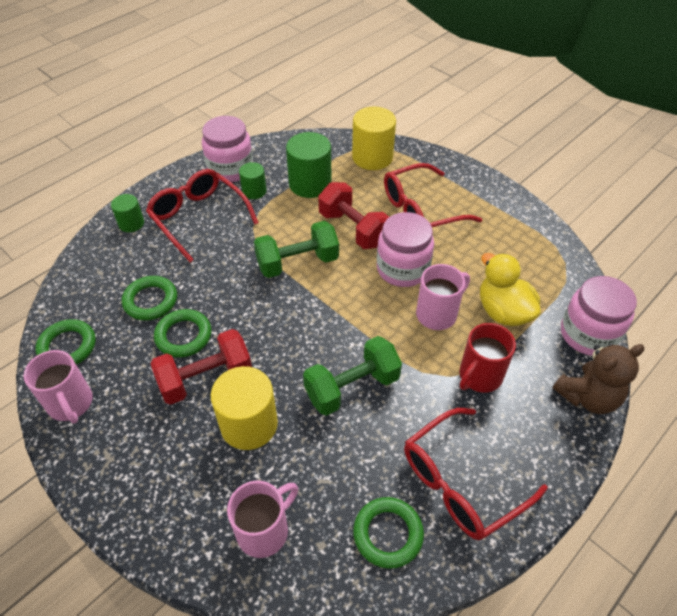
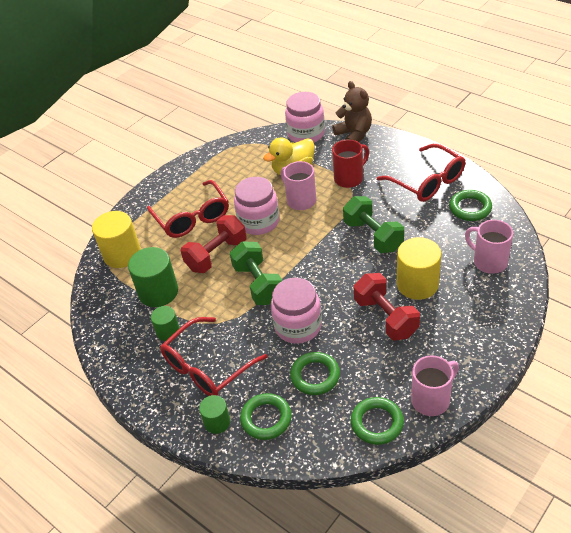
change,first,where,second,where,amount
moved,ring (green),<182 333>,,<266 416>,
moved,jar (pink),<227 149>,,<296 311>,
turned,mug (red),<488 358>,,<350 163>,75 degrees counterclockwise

#### Exercise details
Could you return the entire listing above verbatim while dropping each picture?

#### Solution below
change,first,where,second,where,amount
moved,ring (green),<182 333>,,<266 416>,
moved,jar (pink),<227 149>,,<296 311>,
turned,mug (red),<488 358>,,<350 163>,75 degrees counterclockwise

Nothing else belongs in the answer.